● **Required action**: Retype every line from the start of the entries below down to the line with "(640, 221) = (557, 186): brown", both ends included; skip the pictures.

● **Supplied records**:
- Opening Delimiter -

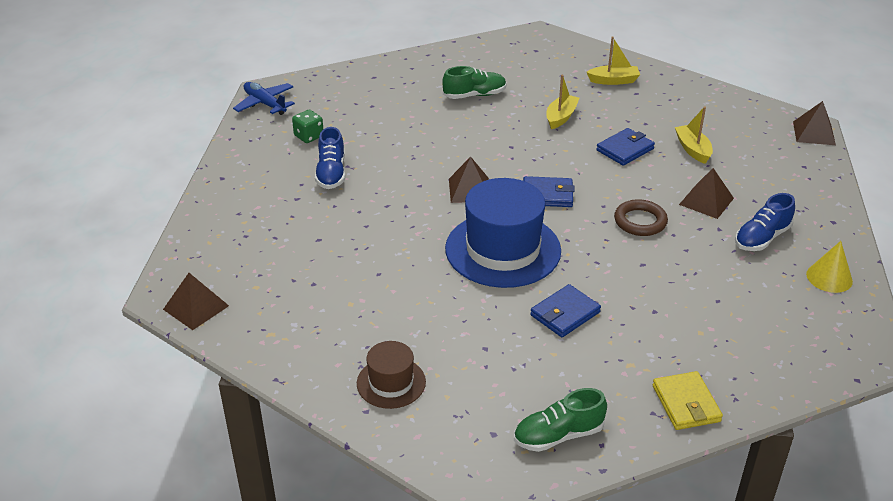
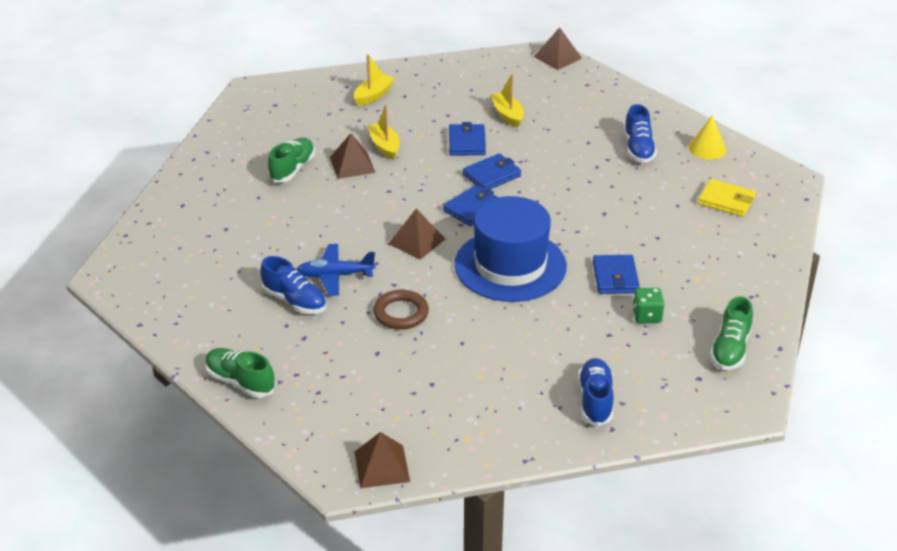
camera: 50 degrees left, 0 degrees up
(220, 197) = (240, 382): none -> green shoe
(265, 104) = (129, 286): blue plane -> blue plane (335, 275)
(309, 136) = (220, 286): green dice -> green dice (646, 316)
(391, 382) = (595, 400): brown hat -> blue shoe
(603, 182) = (491, 175): none -> blue wallet
(640, 221) = (557, 186): brown ring -> brown ring (401, 313)
(686, 403) = (757, 277): yellow wallet -> yellow wallet (726, 201)
(692, 149) = (507, 115): yellow boat -> yellow boat turned 45 degrees clockwise
(706, 201) = (572, 146): brown pyramid -> brown pyramid (352, 165)

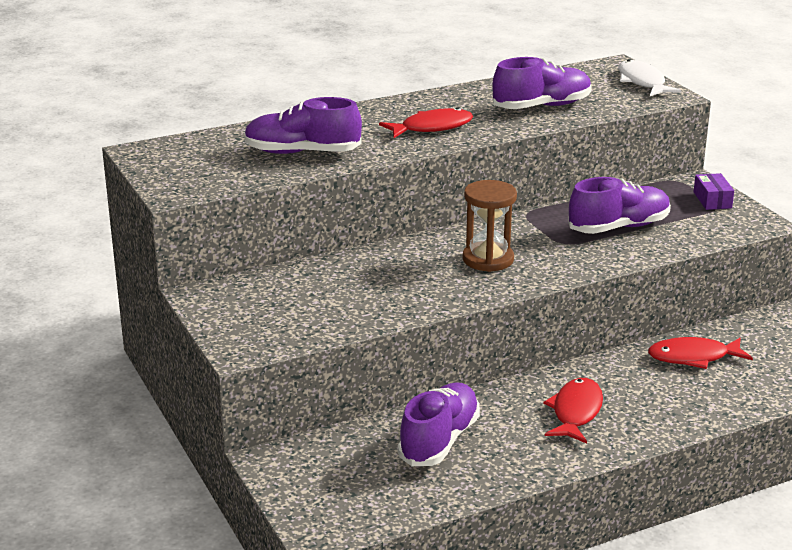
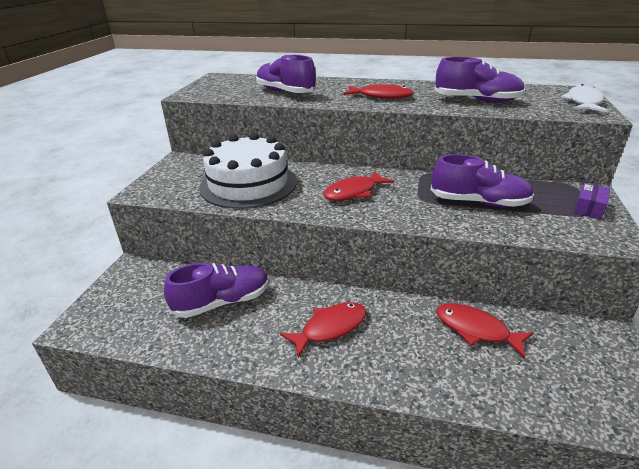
camera: 40 degrees right, 5 degrees up
(356, 292) = (248, 184): none -> white cake
(488, 259) = (354, 192): brown hourglass -> red fish

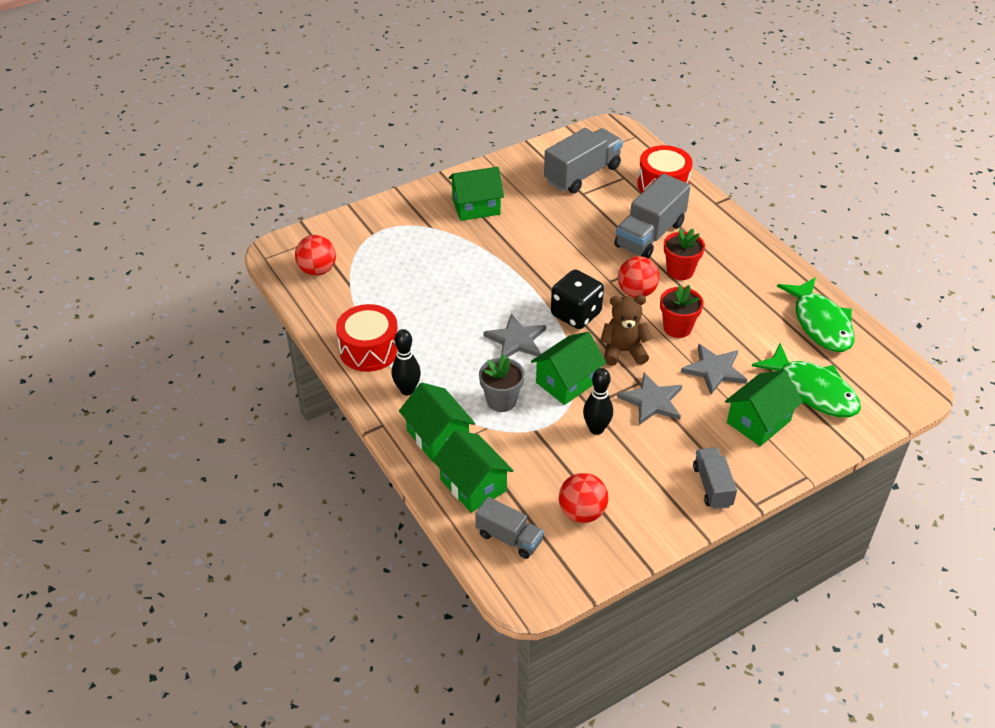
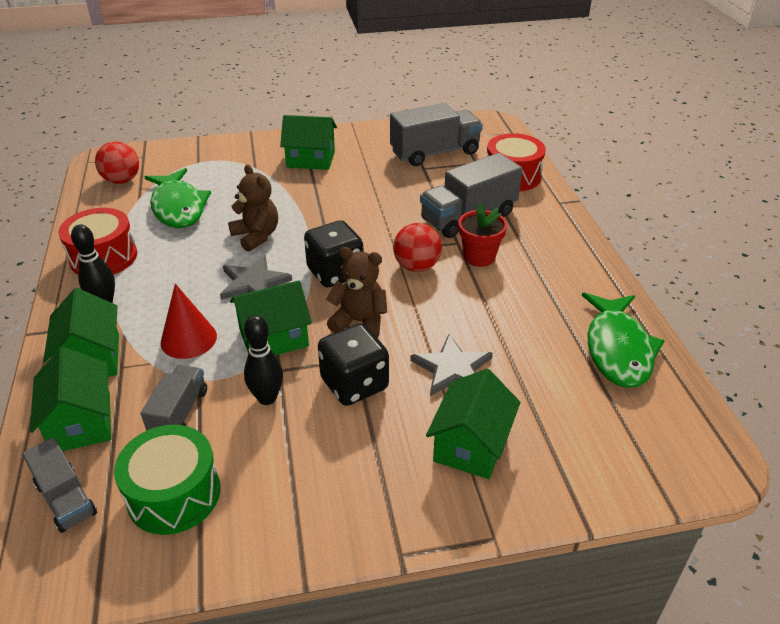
camera: 20 degrees right, 5 degrees down
(486, 297) = (256, 236): none -> brown teddy bear
(501, 401) = (188, 339): grey flower pot -> red cone
(582, 512) = (174, 494): red ball -> green drum
(652, 401) = (354, 384): grey star -> black dice
(677, 328) = (438, 312): red flower pot -> none
(712, 486) = (358, 512): grey truck -> grey truck (179, 413)
(758, 421) = (471, 445): green house -> green house turned 45 degrees counterclockwise
(813, 390) = (565, 426): green fish -> green fish (178, 207)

- Closing Delimiter -

● **Answer box**:
camera: 50 degrees left, 0 degrees up
(220, 197) = (240, 382): none -> green shoe
(265, 104) = (129, 286): blue plane -> blue plane (335, 275)
(309, 136) = (220, 286): green dice -> green dice (646, 316)
(391, 382) = (595, 400): brown hat -> blue shoe
(603, 182) = (491, 175): none -> blue wallet
(640, 221) = (557, 186): brown ring -> brown ring (401, 313)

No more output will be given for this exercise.